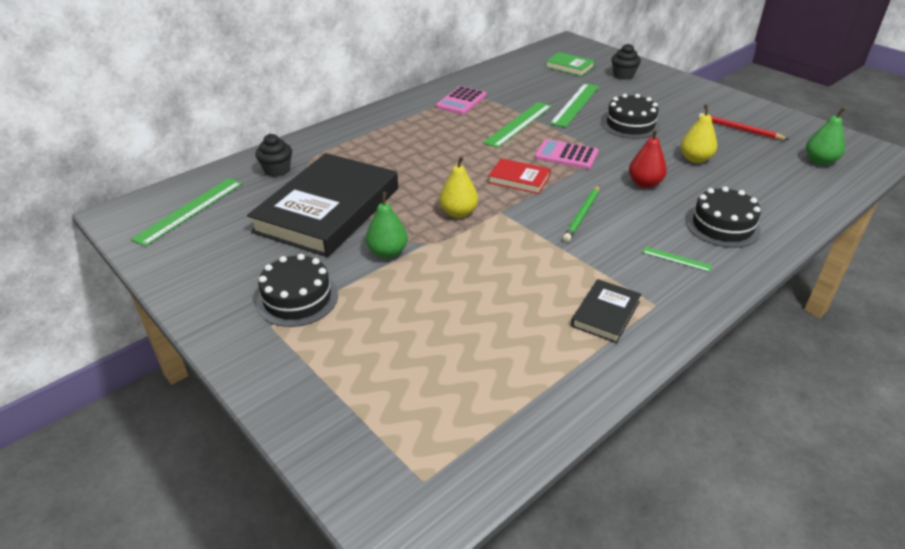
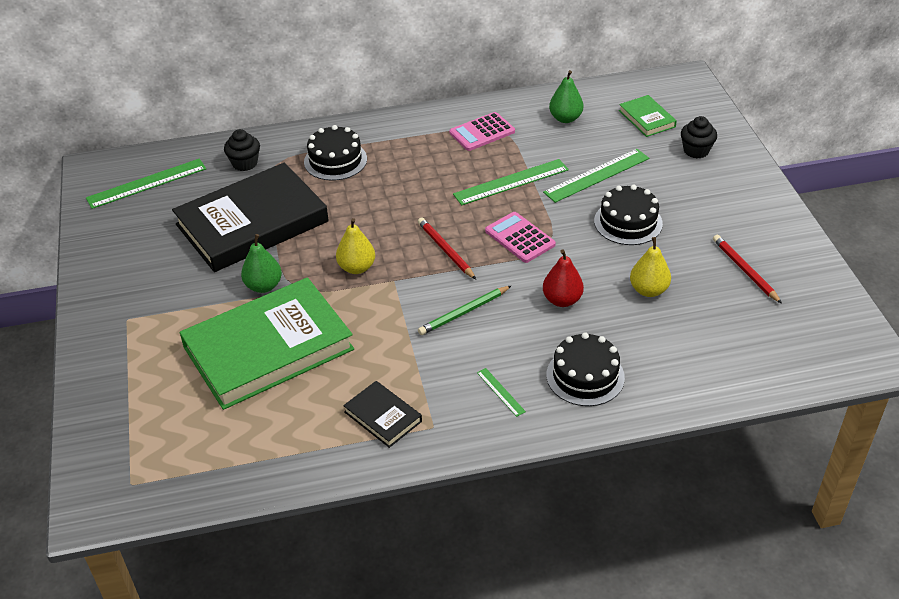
camera: 30 degrees right, 5 degrees up
(297, 298) = (162, 302): black cake -> black cake (335, 160)
(443, 299) = (268, 348): none -> green book
(519, 179) = (446, 250): red book -> red pencil
(605, 314) = (383, 416): black book -> black book turned 75 degrees clockwise
(820, 161) = (786, 343): green pear -> green pear (565, 118)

== Task directions ==
Pass over the images and copy the rest of the material above exactly.

== Solution to the exercise ==
camera: 30 degrees right, 5 degrees up
(297, 298) = (162, 302): black cake -> black cake (335, 160)
(443, 299) = (268, 348): none -> green book
(519, 179) = (446, 250): red book -> red pencil
(605, 314) = (383, 416): black book -> black book turned 75 degrees clockwise
(820, 161) = (786, 343): green pear -> green pear (565, 118)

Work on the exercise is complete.